TASK DIRECTIONS
Beginning at the line containing "brown jar: 5 -> 0" and continuing to the end of the records below, give each line again exactly as it stands, and only those lines.
======== RECORD EXCERPTS
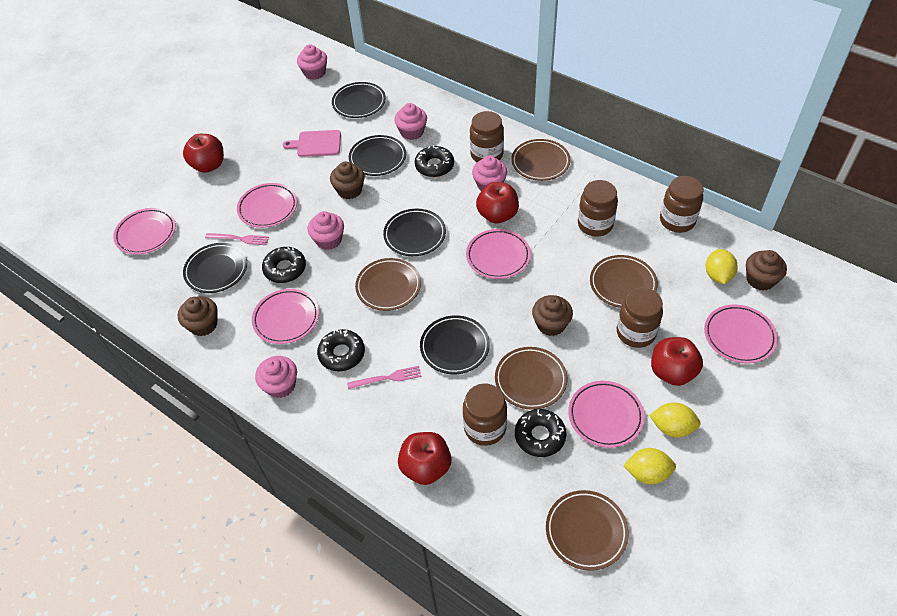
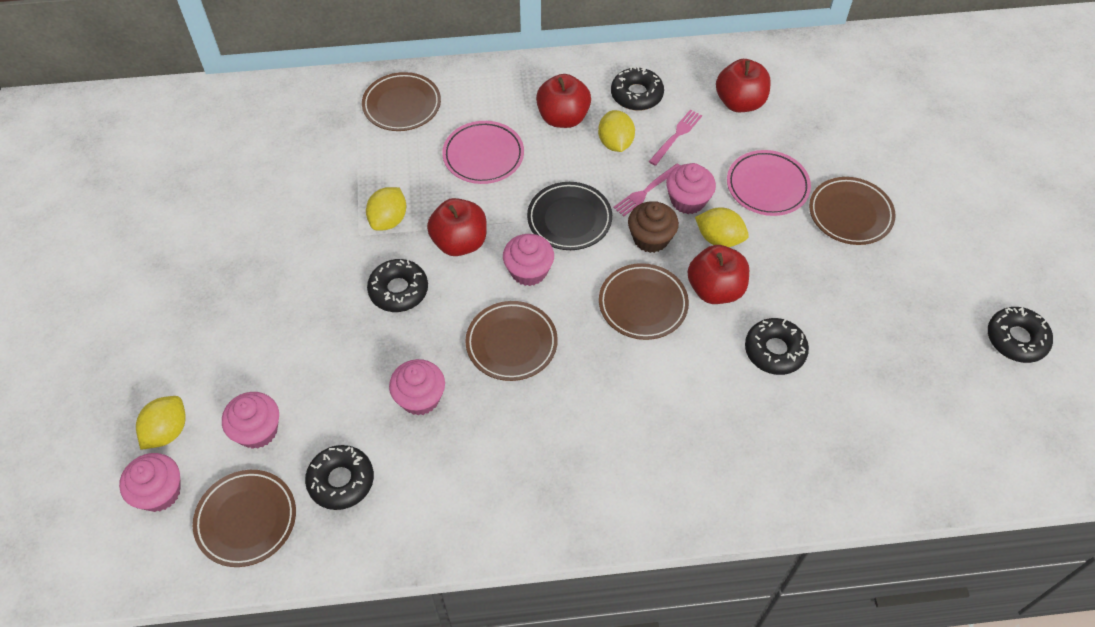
black donut: 4 -> 5
black plate: 5 -> 1
brown cupcake: 4 -> 1
brown jar: 5 -> 0
pink cutting board: 1 -> 0
pink plate: 6 -> 2
yellow lemon: 3 -> 4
================
OUTPUT
brown jar: 5 -> 0
pink cutting board: 1 -> 0
pink plate: 6 -> 2
yellow lemon: 3 -> 4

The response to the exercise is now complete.